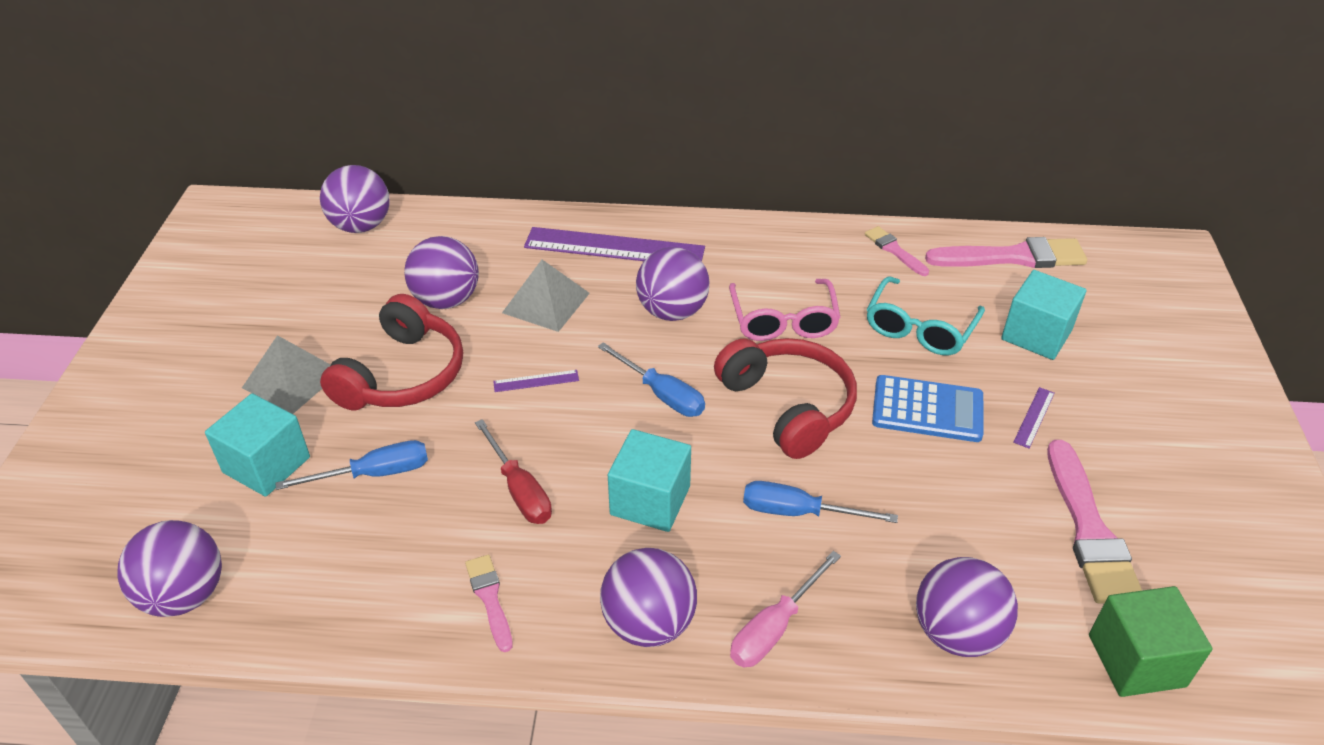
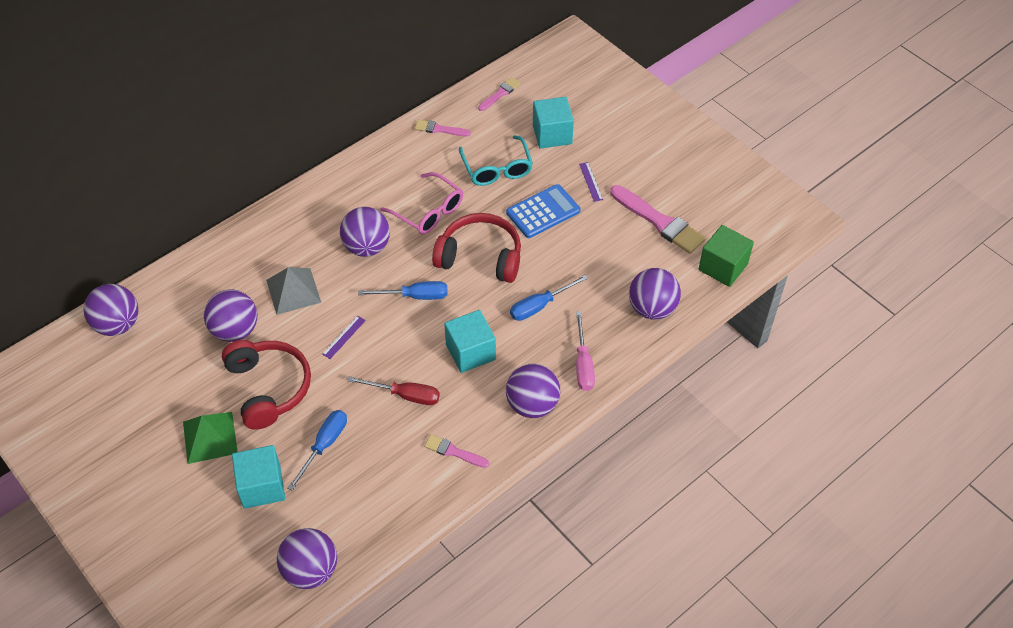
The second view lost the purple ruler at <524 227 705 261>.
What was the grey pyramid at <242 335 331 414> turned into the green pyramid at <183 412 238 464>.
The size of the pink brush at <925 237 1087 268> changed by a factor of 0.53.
○ ○ ○ ○
Transcribe the listing above in full and exactly; no pictures belong in the copy.

* [Response]
The second view lost the purple ruler at <524 227 705 261>.
What was the grey pyramid at <242 335 331 414> turned into the green pyramid at <183 412 238 464>.
The size of the pink brush at <925 237 1087 268> changed by a factor of 0.53.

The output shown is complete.